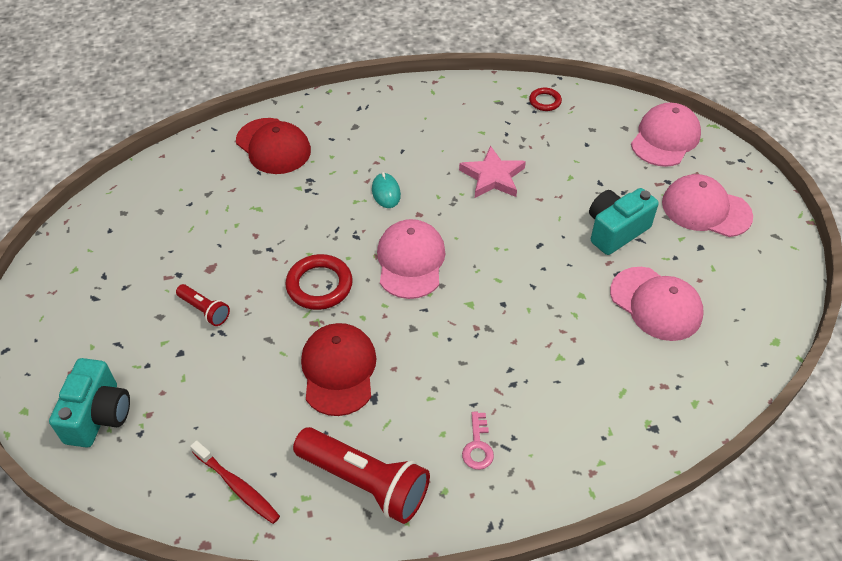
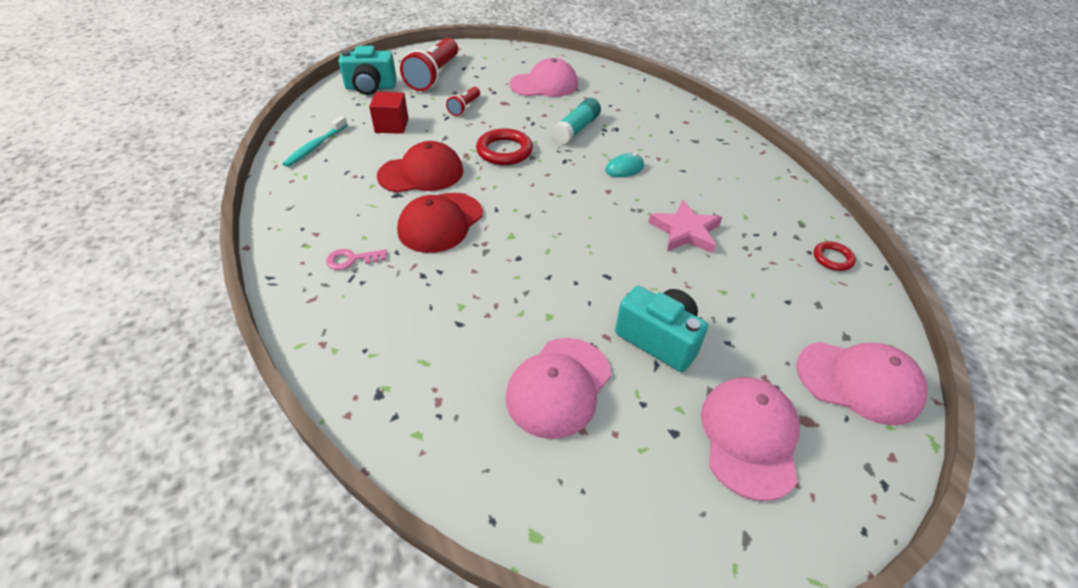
camera: 75 degrees right, 5 degrees down
red toothbrush [190,440,280,524] -> turquoise toothbrush [282,116,348,167]
red cap [236,118,311,174] -> red cap moved to [397,193,483,253]
red flashlight [293,427,430,524] -> red flashlight moved to [400,38,458,91]
pink cap [377,219,446,299] -> pink cap moved to [510,58,578,97]
none -> red cube [369,92,409,134]
none -> turquoise glue stick [552,98,601,144]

——

Aim of the task | Return, please, every line from the one that contains "none -> red cube [369,92,409,134]" through the final line of the listing, exactly, and no others.

Expected answer |
none -> red cube [369,92,409,134]
none -> turquoise glue stick [552,98,601,144]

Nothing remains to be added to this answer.